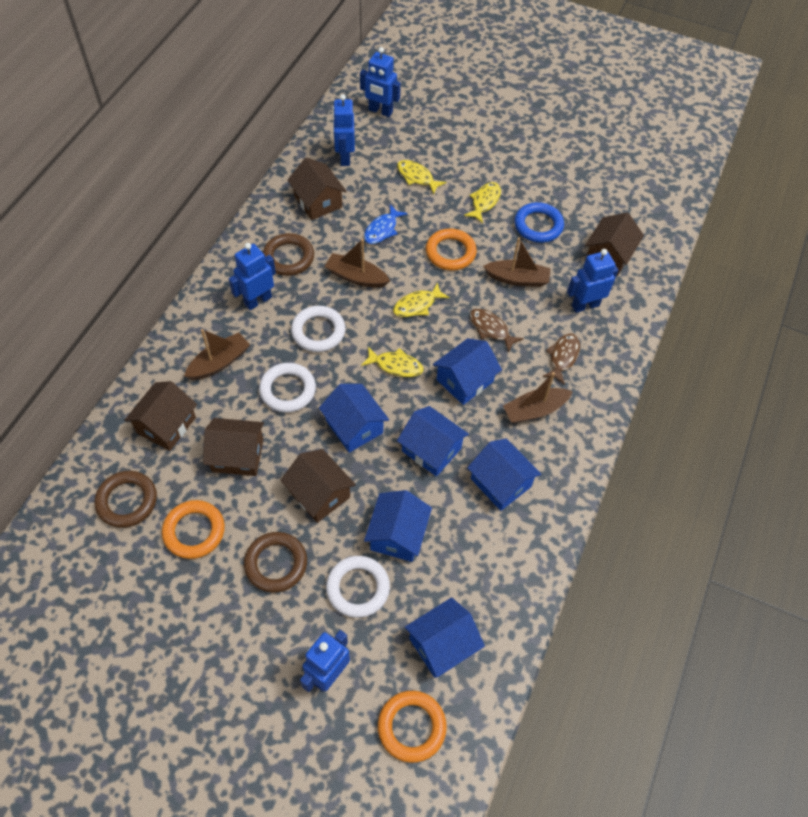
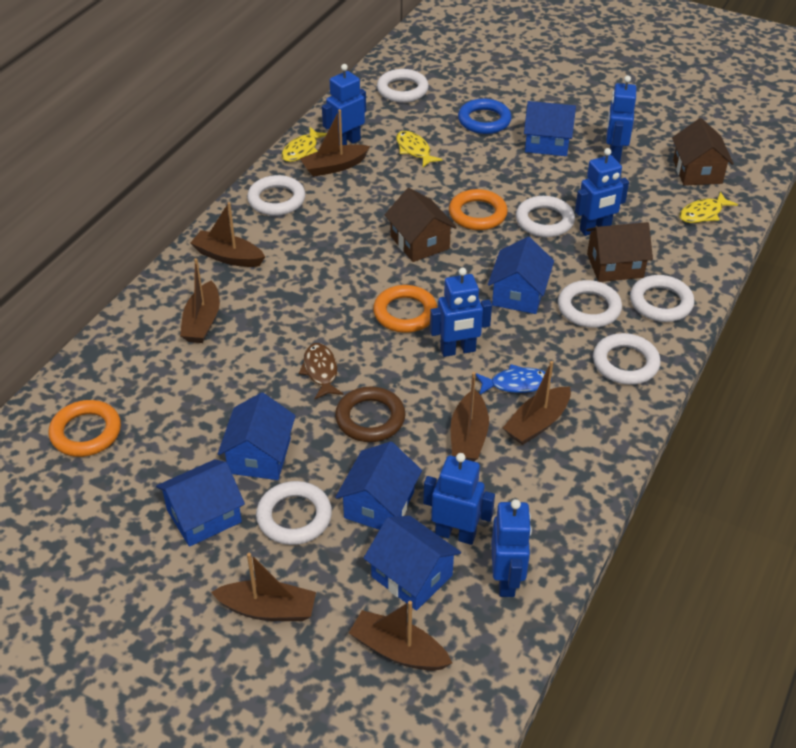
blue robot: 5 -> 6
brown boat: 4 -> 7
brown fish: 2 -> 1
brown house: 5 -> 3
brown ring: 3 -> 1
white ring: 3 -> 7
yellow fish: 4 -> 3

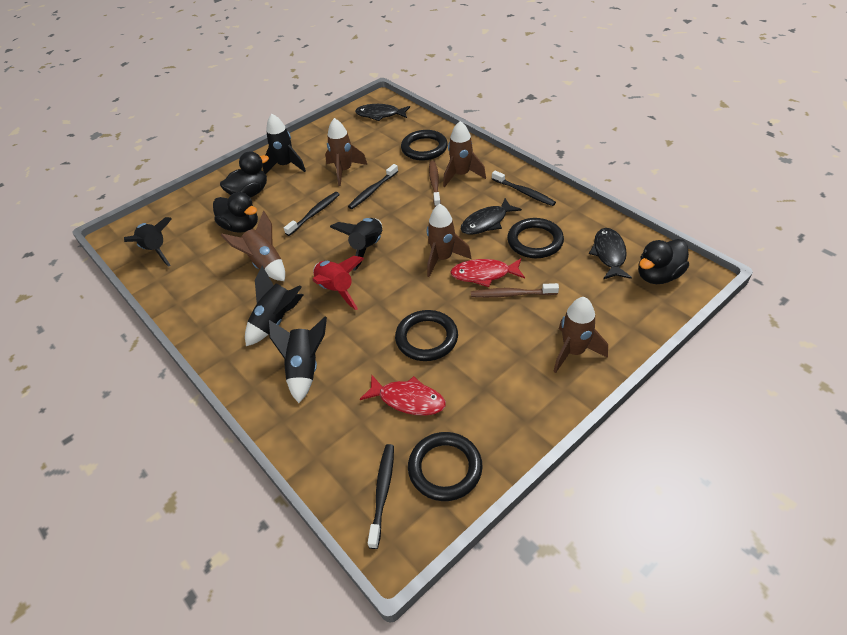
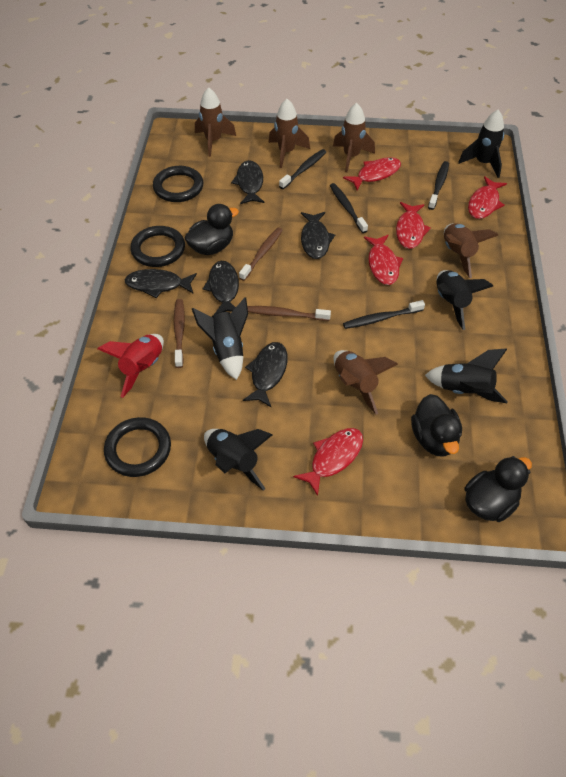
black fish: 3 -> 5
black ring: 4 -> 3
brown toothbrush: 2 -> 3
red fish: 2 -> 5

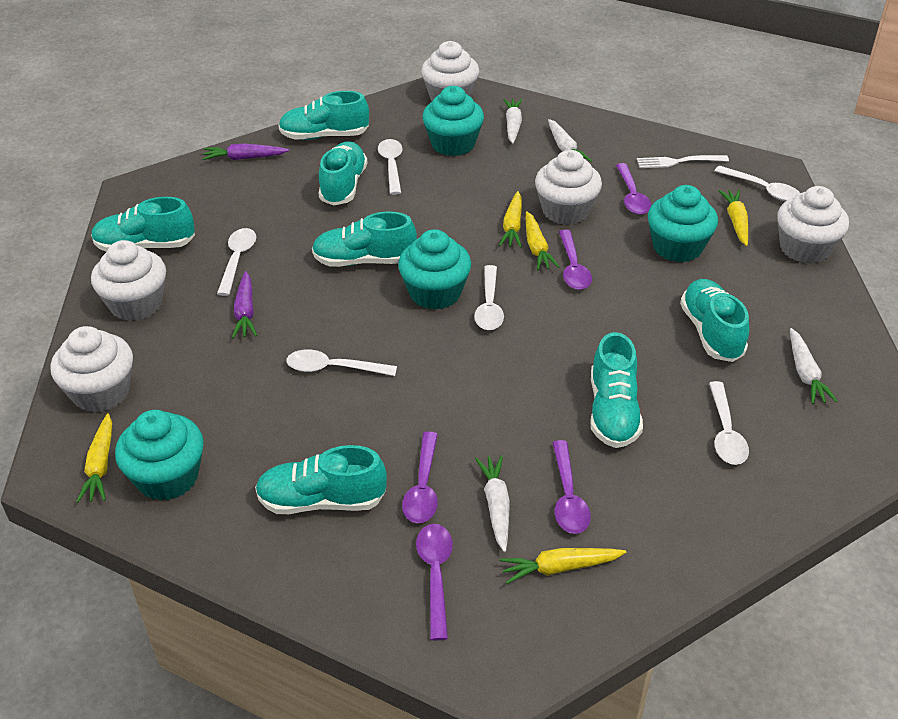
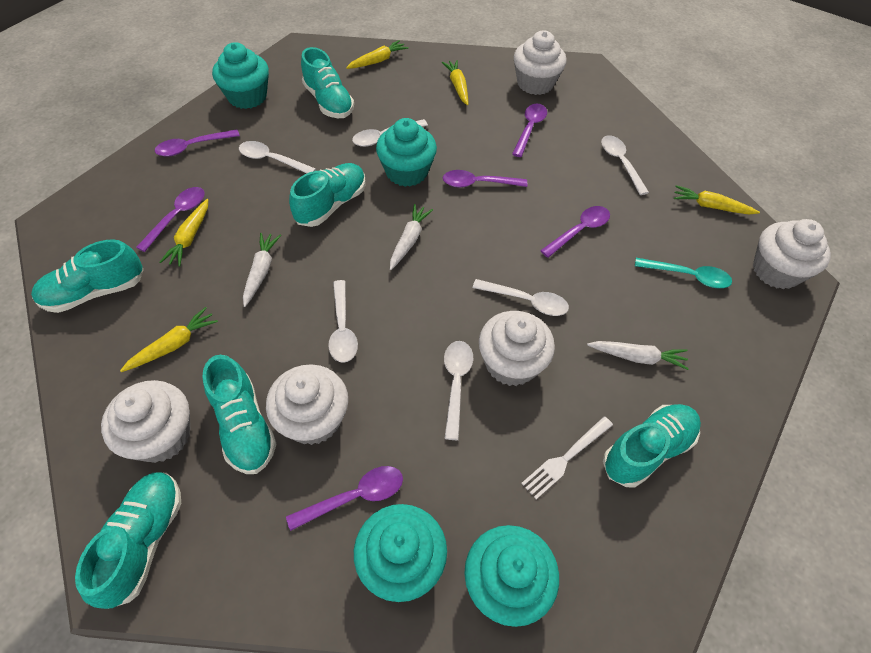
purple carrot: 2 -> 0
purple spoon: 5 -> 6
turquoise shoe: 7 -> 6
turquoise spoon: 0 -> 1
white carrot: 4 -> 3

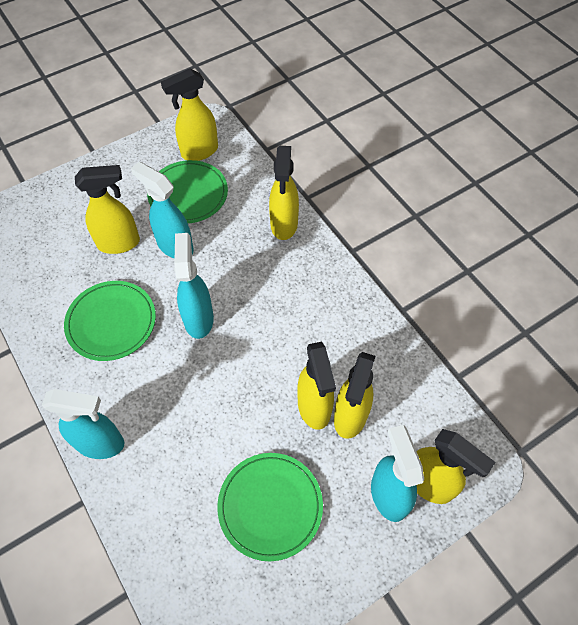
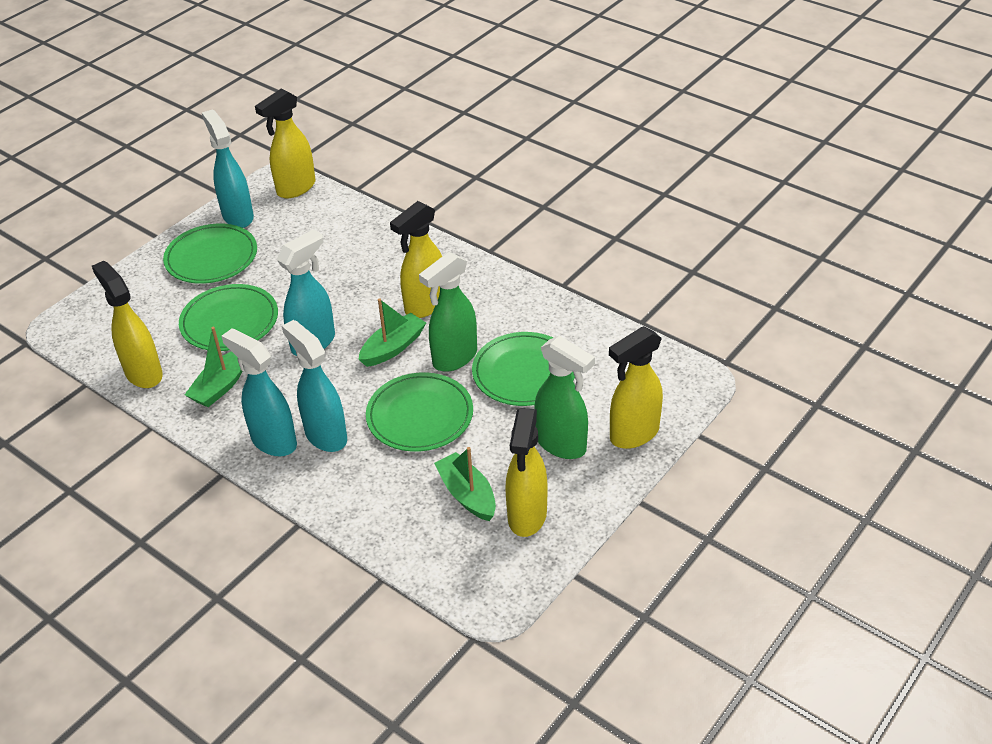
green boat: 0 -> 3
green plate: 3 -> 4
green spray bottle: 0 -> 2
yellow spray bottle: 6 -> 5

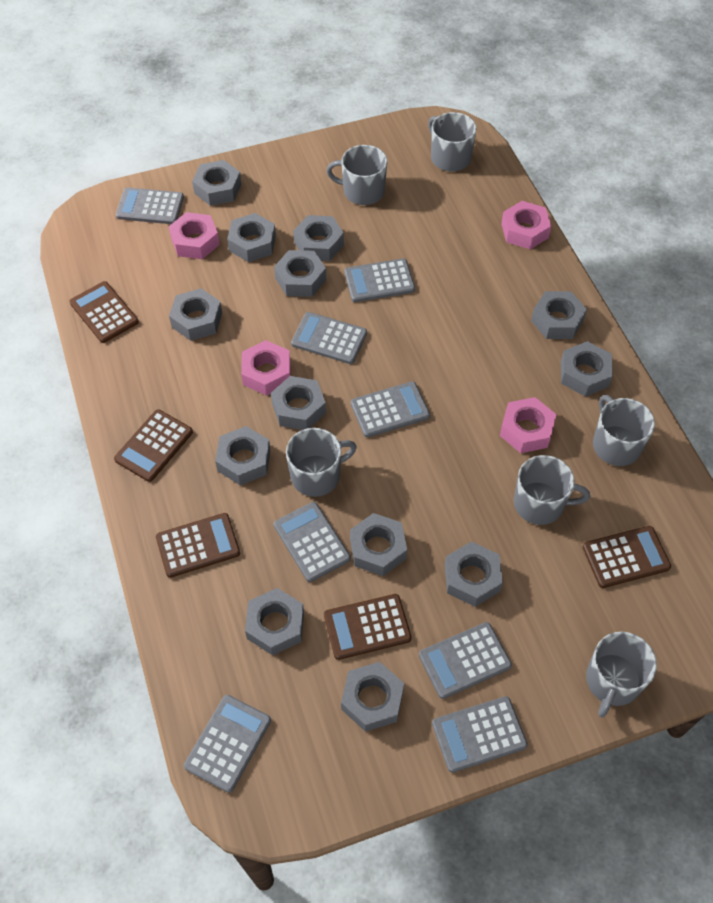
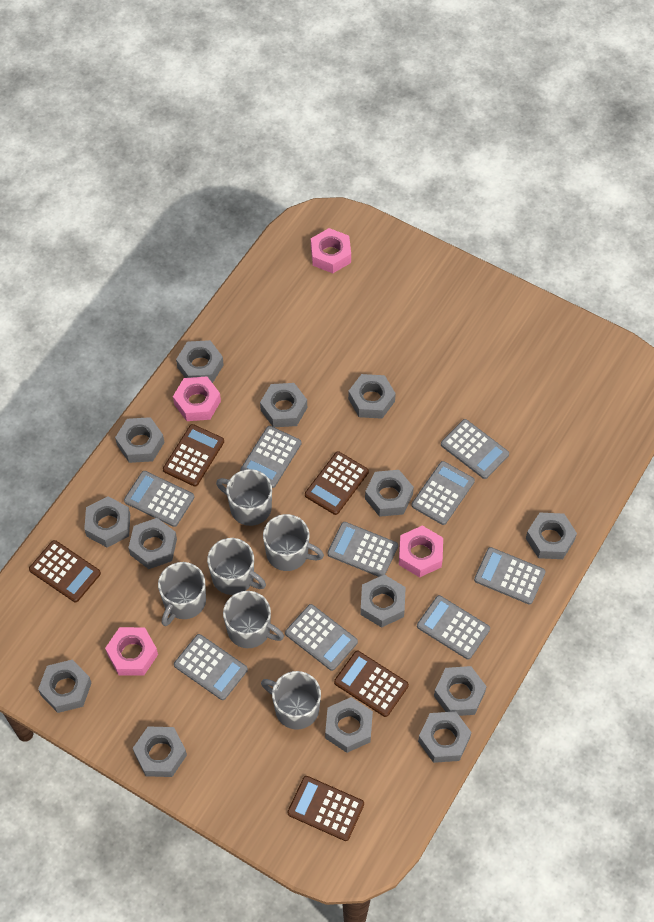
grey calculator: 8 -> 9
grey nut: 13 -> 14

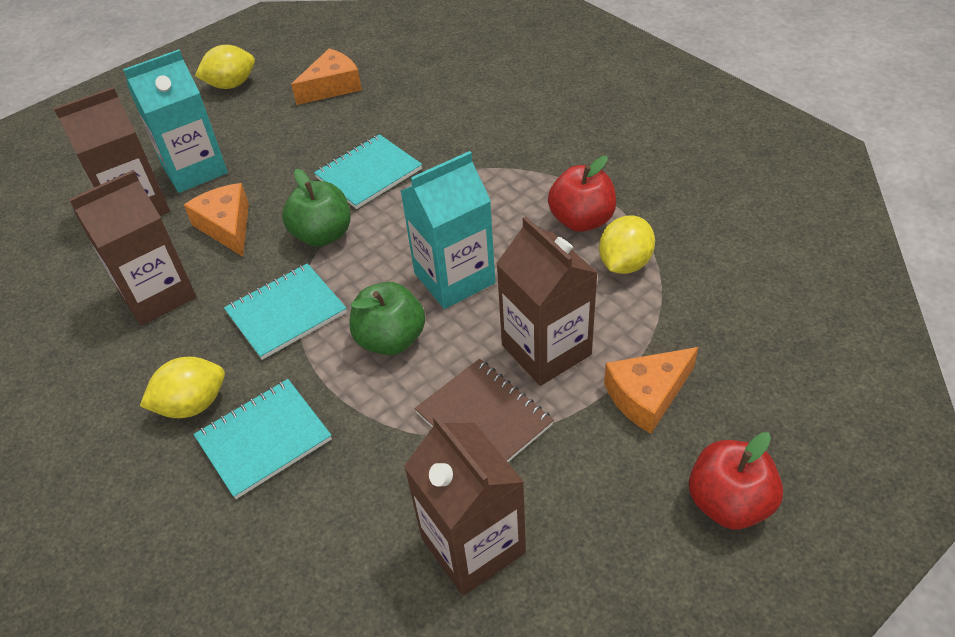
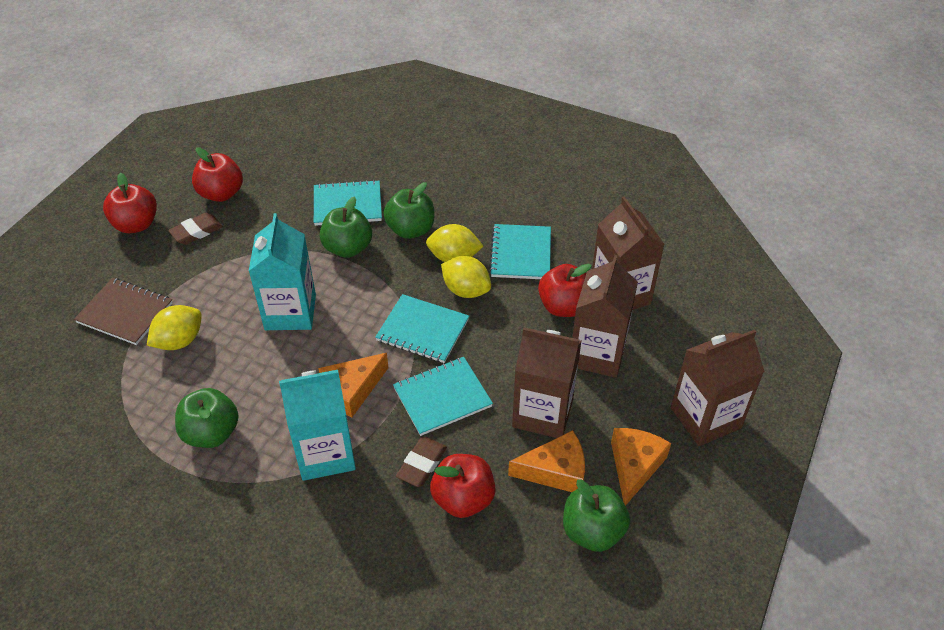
brown eraser: 0 -> 2
green apple: 2 -> 4
red apple: 2 -> 4
turquoise notebook: 3 -> 4

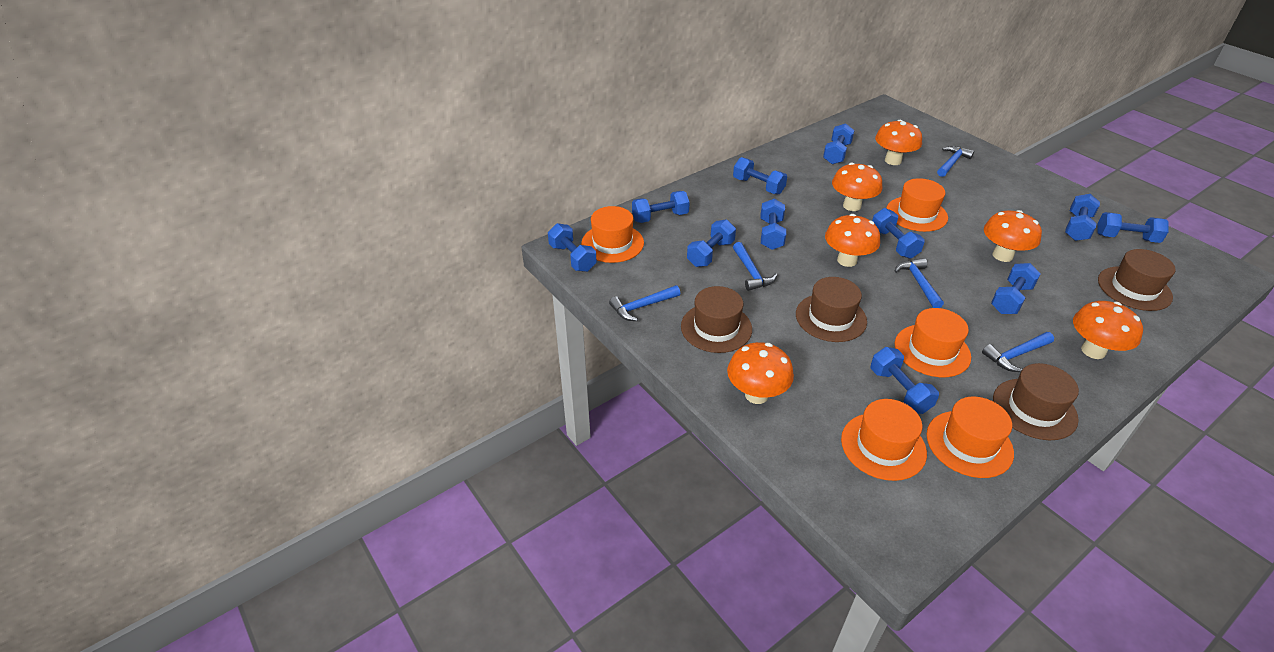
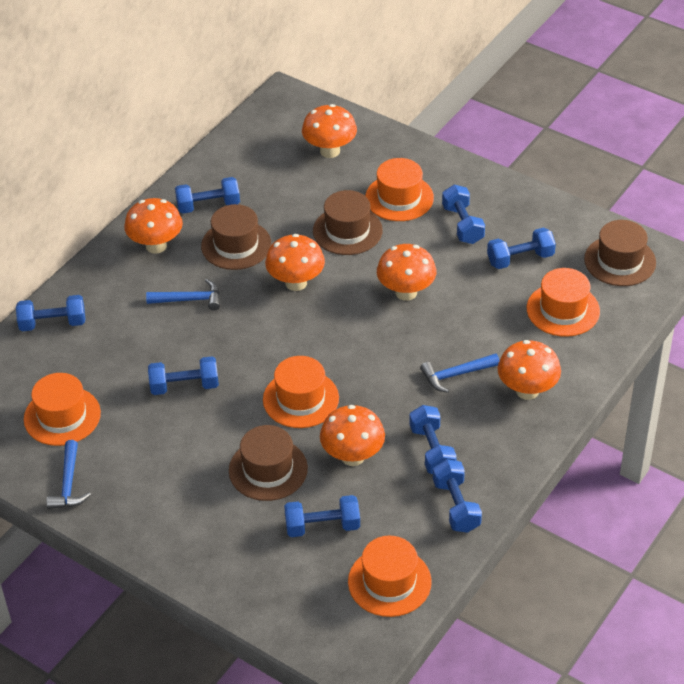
blue dumbbell: 11 -> 8
blue hammer: 5 -> 3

+===+

What is required:
The lines to restate word for word run from the line that contains "green plate: 3 -> 4" through the end of the entries above, both ends included. Leave out all pictures and write nothing else.

Written solution:
green plate: 3 -> 4
green spray bottle: 0 -> 2
yellow spray bottle: 6 -> 5

grey calculator: 8 -> 9
grey nut: 13 -> 14

brown eraser: 0 -> 2
green apple: 2 -> 4
red apple: 2 -> 4
turquoise notebook: 3 -> 4

blue dumbbell: 11 -> 8
blue hammer: 5 -> 3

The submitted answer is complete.